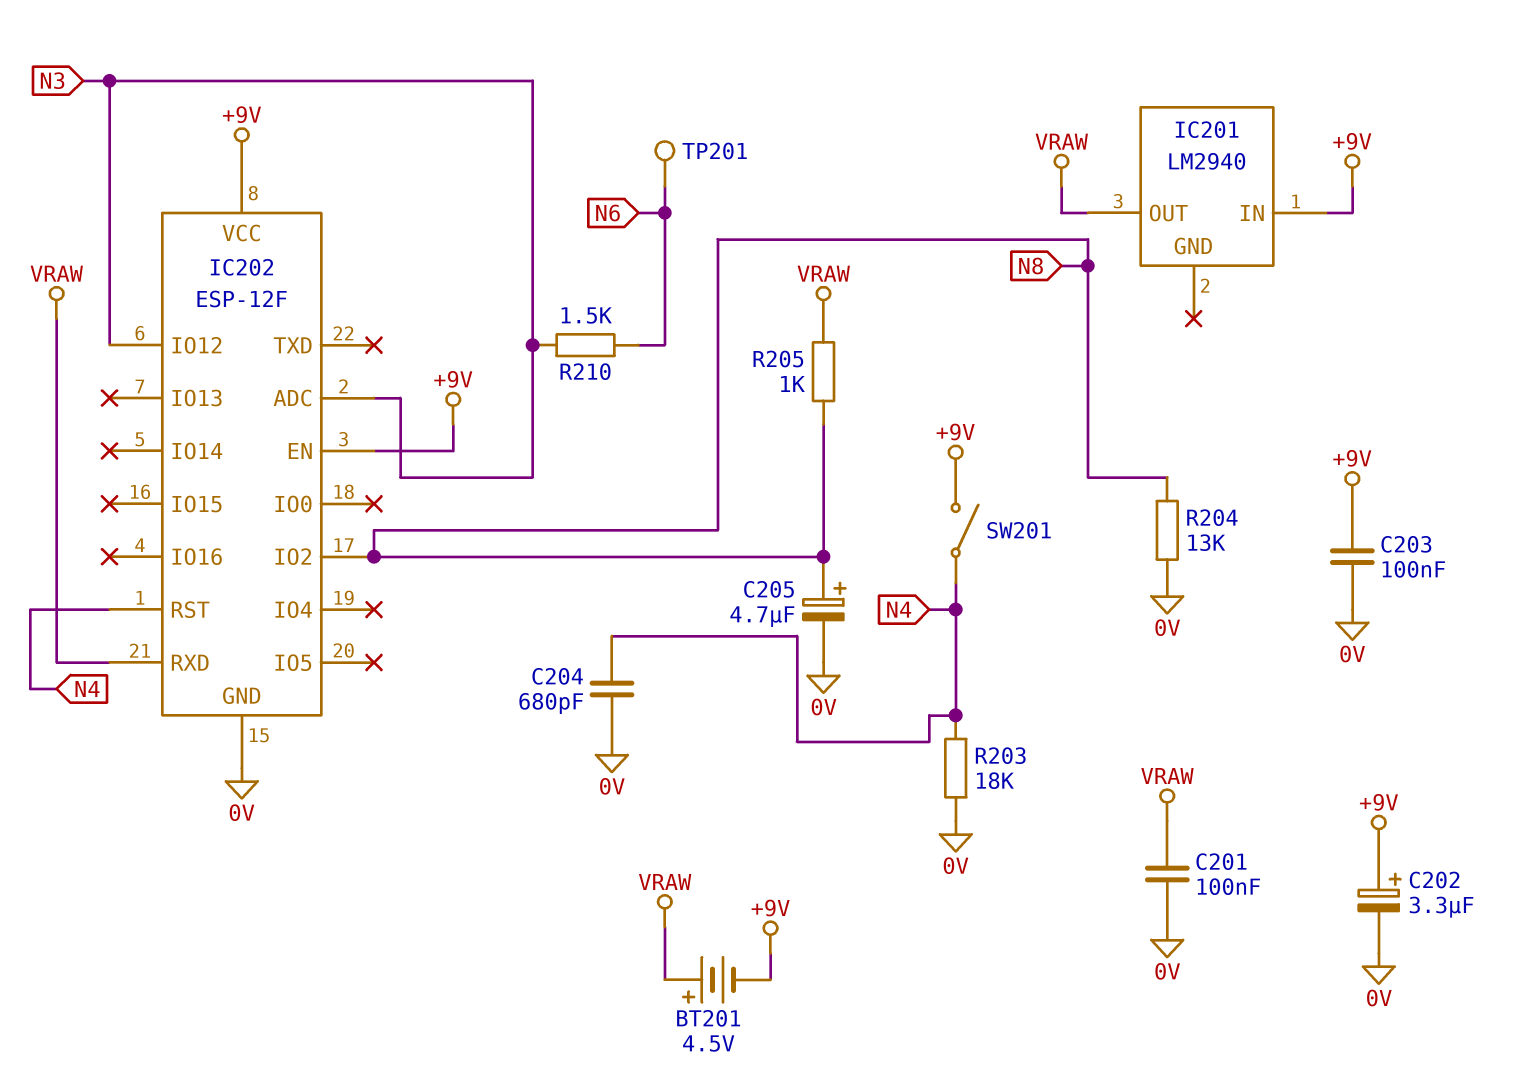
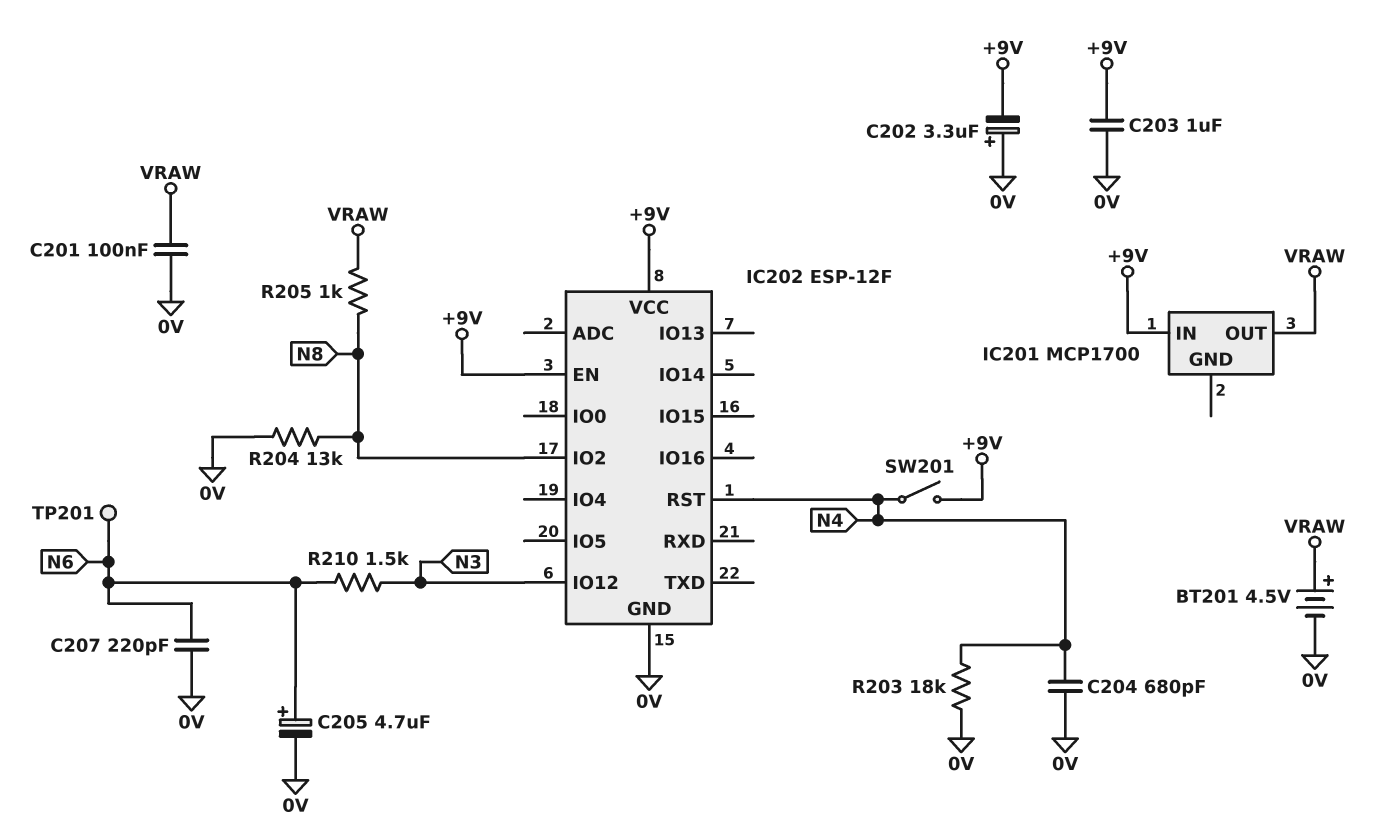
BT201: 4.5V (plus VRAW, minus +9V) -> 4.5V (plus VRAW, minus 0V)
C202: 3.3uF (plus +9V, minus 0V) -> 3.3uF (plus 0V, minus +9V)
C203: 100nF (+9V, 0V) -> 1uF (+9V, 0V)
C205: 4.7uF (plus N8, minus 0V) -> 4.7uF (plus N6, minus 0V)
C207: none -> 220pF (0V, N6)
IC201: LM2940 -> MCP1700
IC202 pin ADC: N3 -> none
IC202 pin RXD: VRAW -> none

→ **Task description**
Please write out, exactly as they appear, the line that contains "C203: 100nF (+9V, 0V) -> 1uF (+9V, 0V)" and every line after it up to the end of the entries above, and no others.

→ **The answer**
C203: 100nF (+9V, 0V) -> 1uF (+9V, 0V)
C205: 4.7uF (plus N8, minus 0V) -> 4.7uF (plus N6, minus 0V)
C207: none -> 220pF (0V, N6)
IC201: LM2940 -> MCP1700
IC202 pin ADC: N3 -> none
IC202 pin RXD: VRAW -> none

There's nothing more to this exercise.